» Exercise prompt
Repeat the entries exactly but omit the pictures.

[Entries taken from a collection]
++++++
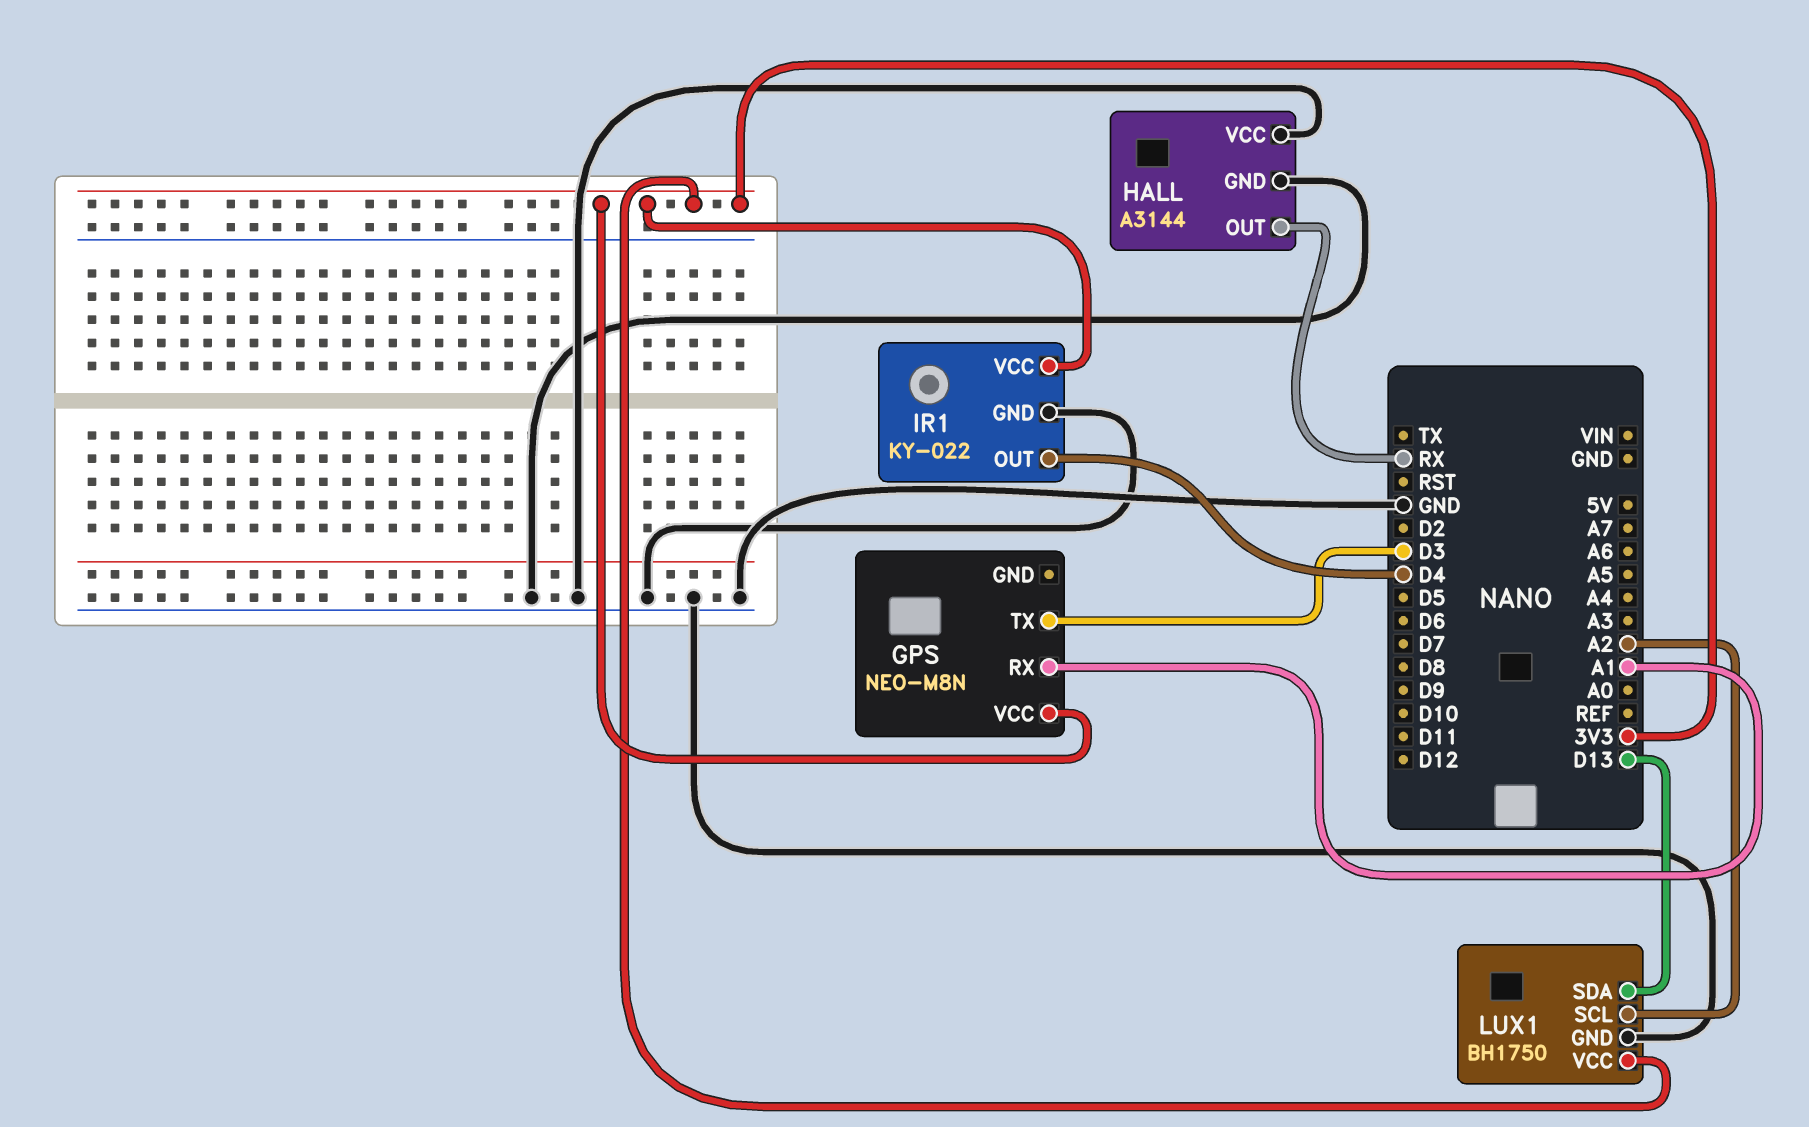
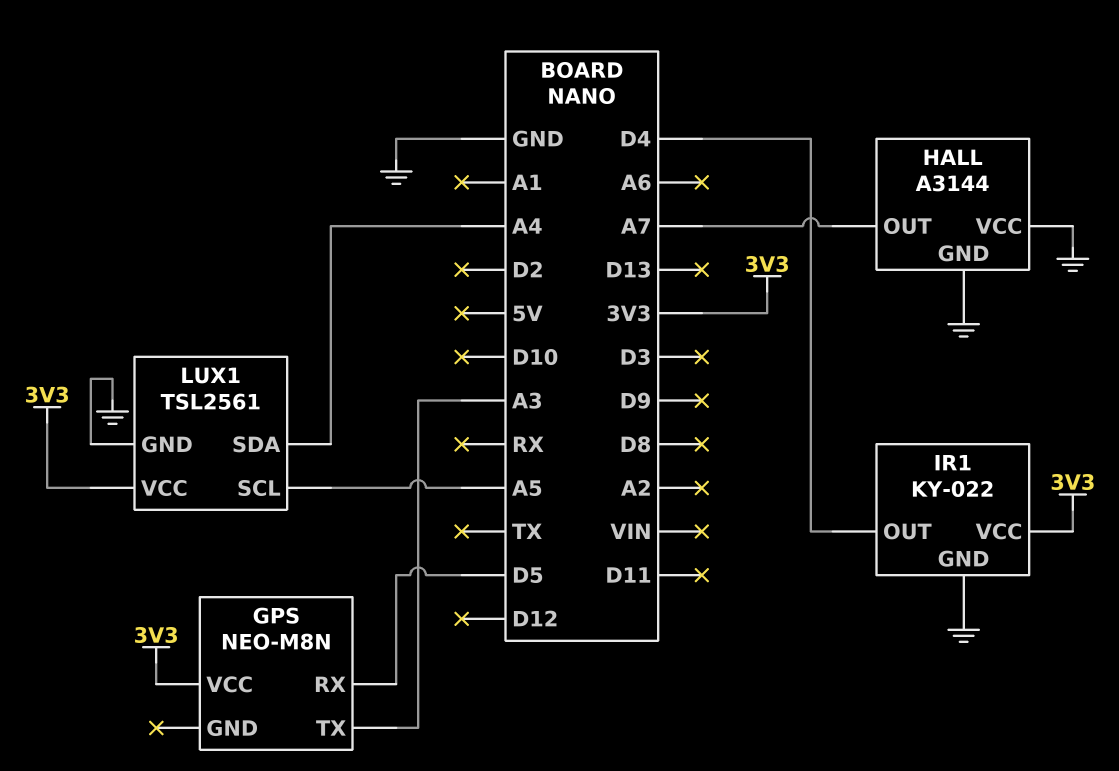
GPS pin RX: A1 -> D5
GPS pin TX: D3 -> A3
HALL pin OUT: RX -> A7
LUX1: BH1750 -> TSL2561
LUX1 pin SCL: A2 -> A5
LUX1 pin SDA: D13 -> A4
++++++
» Result of this task
GPS pin RX: A1 -> D5
GPS pin TX: D3 -> A3
HALL pin OUT: RX -> A7
LUX1: BH1750 -> TSL2561
LUX1 pin SCL: A2 -> A5
LUX1 pin SDA: D13 -> A4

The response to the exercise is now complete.